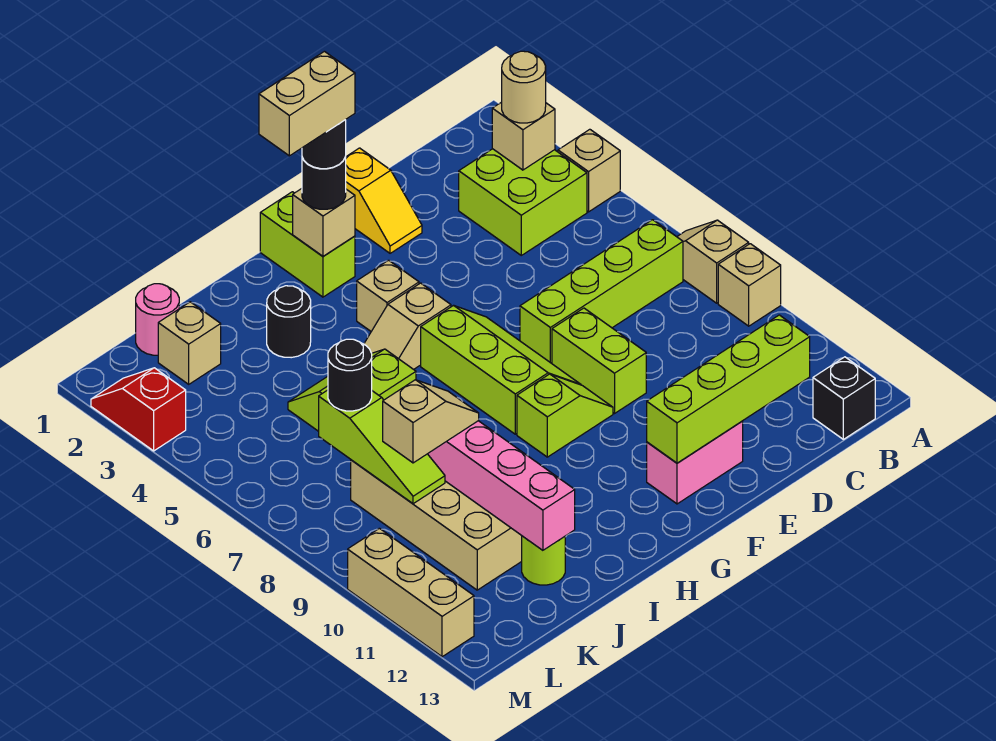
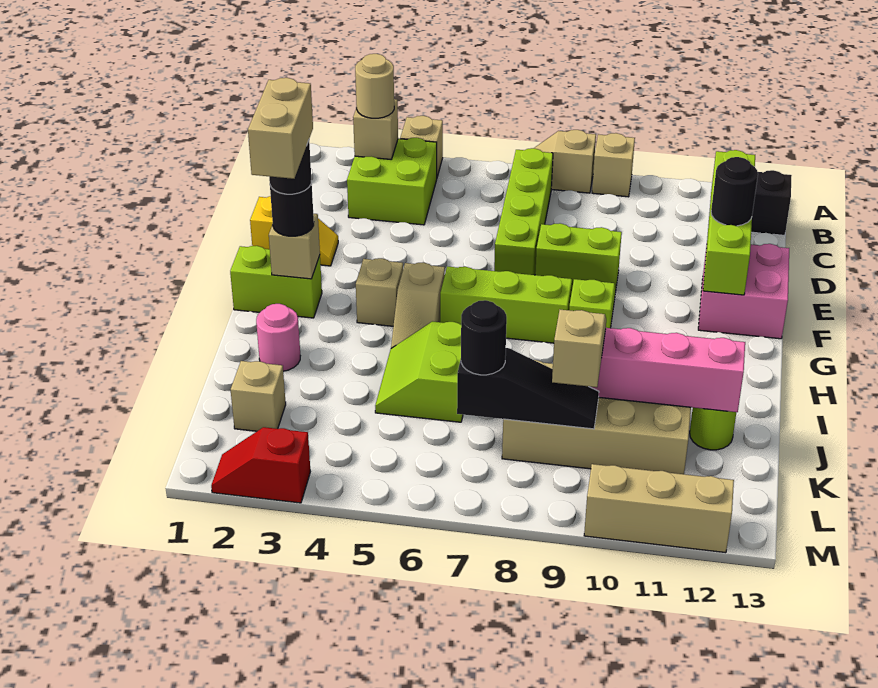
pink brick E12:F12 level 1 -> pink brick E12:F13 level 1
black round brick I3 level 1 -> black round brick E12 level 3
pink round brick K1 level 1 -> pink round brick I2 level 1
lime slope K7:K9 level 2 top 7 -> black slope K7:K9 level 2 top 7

TASK TO CARRY OUT: The pictures alone are to be left out when the data above is copied; all else must match exactly.

RESPONSE AREA:
pink brick E12:F12 level 1 -> pink brick E12:F13 level 1
black round brick I3 level 1 -> black round brick E12 level 3
pink round brick K1 level 1 -> pink round brick I2 level 1
lime slope K7:K9 level 2 top 7 -> black slope K7:K9 level 2 top 7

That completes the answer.